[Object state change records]

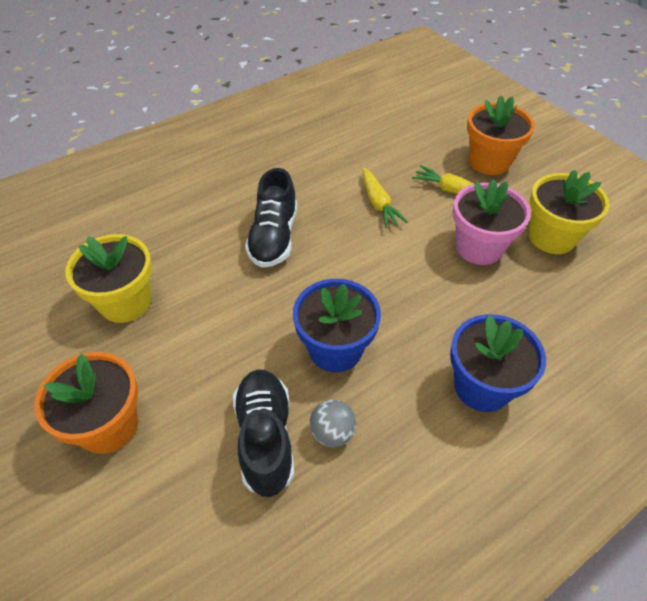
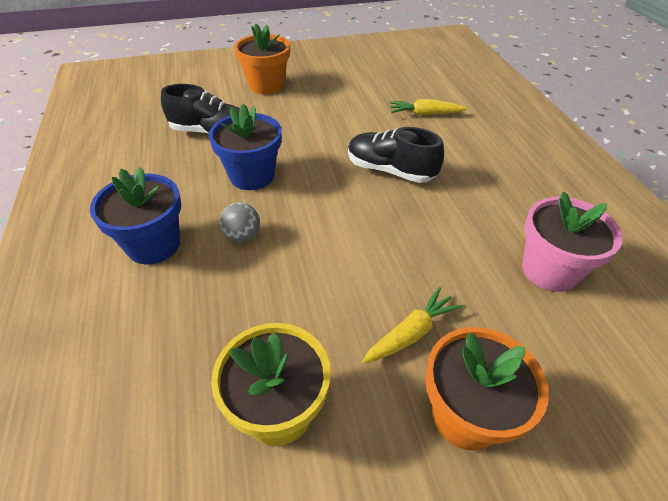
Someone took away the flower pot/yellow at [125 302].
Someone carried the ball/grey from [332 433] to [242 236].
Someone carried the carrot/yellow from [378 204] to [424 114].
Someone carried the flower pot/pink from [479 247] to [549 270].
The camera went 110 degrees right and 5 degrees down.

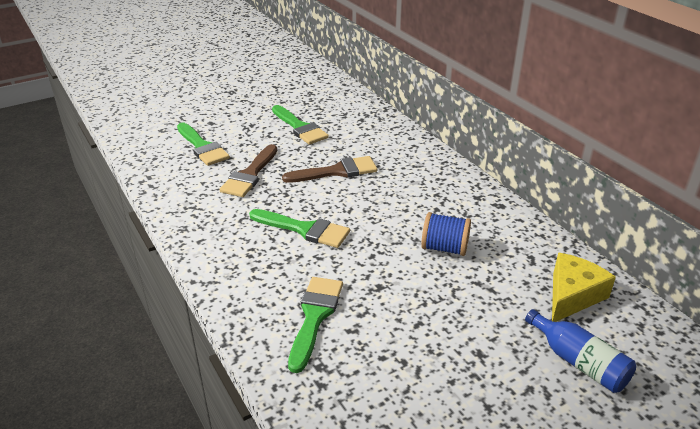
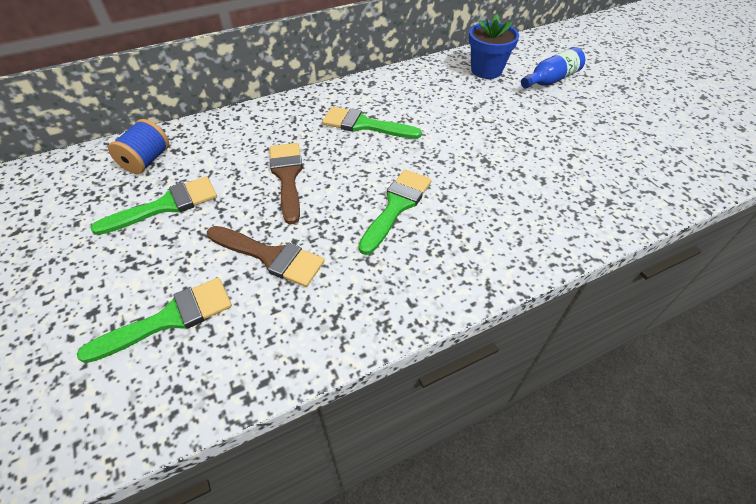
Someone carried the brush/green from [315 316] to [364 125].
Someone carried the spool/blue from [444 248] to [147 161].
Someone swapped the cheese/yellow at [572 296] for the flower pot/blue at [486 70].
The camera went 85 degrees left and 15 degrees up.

**Task directions**. Your task is an exact printout of the records above, with no pictures.

**Written solution**.
Someone took away the flower pot/yellow at [125 302].
Someone carried the ball/grey from [332 433] to [242 236].
Someone carried the carrot/yellow from [378 204] to [424 114].
Someone carried the flower pot/pink from [479 247] to [549 270].
The camera went 110 degrees right and 5 degrees down.

Someone carried the brush/green from [315 316] to [364 125].
Someone carried the spool/blue from [444 248] to [147 161].
Someone swapped the cheese/yellow at [572 296] for the flower pot/blue at [486 70].
The camera went 85 degrees left and 15 degrees up.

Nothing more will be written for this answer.